Directions for this task:
Show every line from the entries that follow which holds the word "blue".

The data:
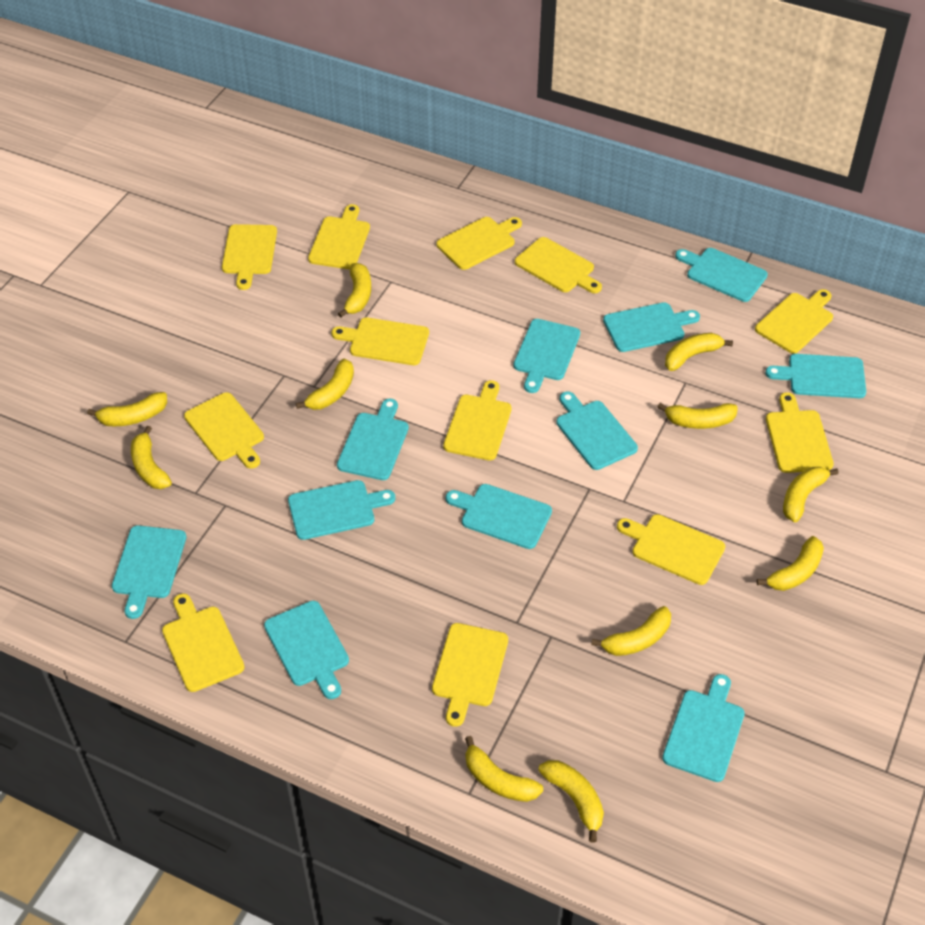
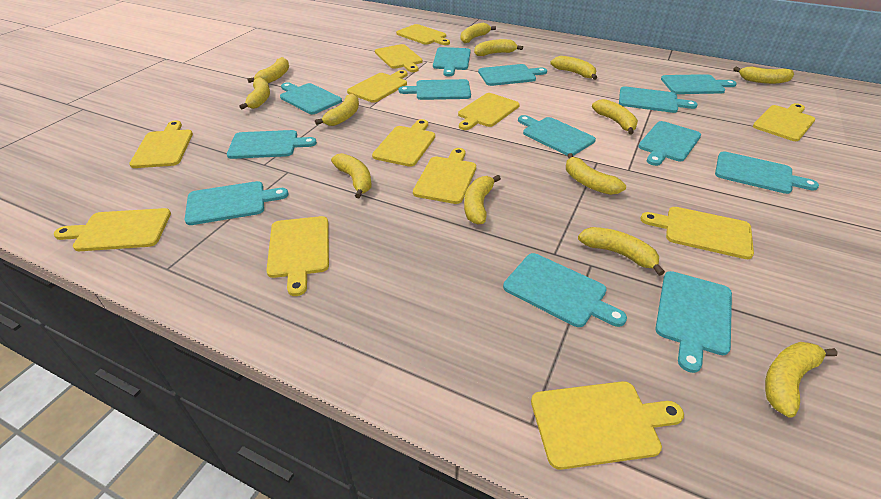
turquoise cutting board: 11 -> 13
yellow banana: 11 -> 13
==
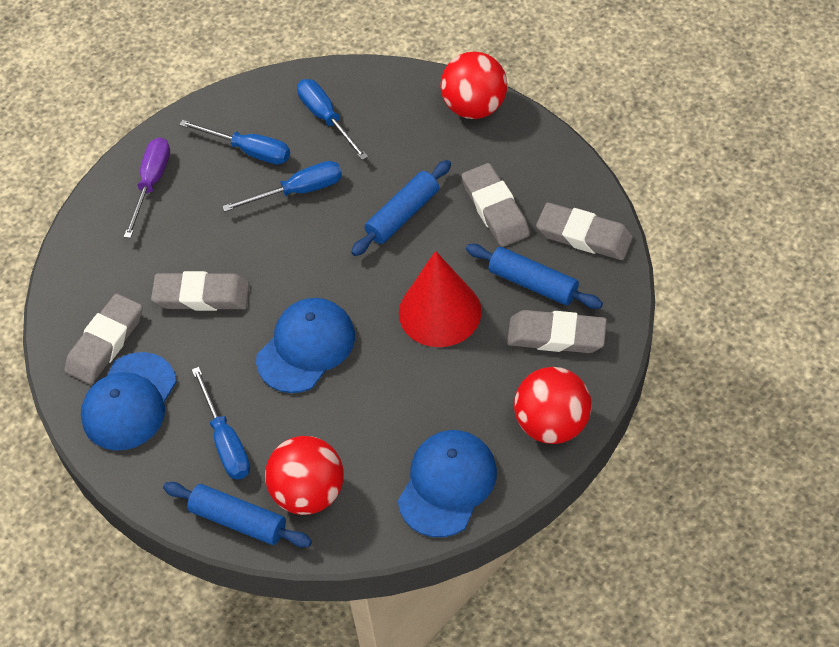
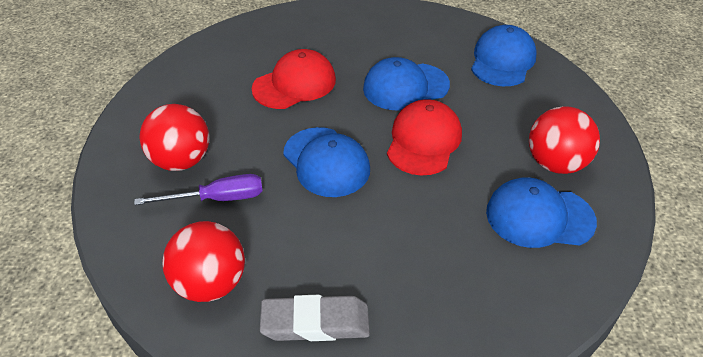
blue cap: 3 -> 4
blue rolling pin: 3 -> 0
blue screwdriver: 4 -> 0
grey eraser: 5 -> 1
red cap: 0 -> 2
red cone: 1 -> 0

Result below:
blue cap: 3 -> 4
blue rolling pin: 3 -> 0
blue screwdriver: 4 -> 0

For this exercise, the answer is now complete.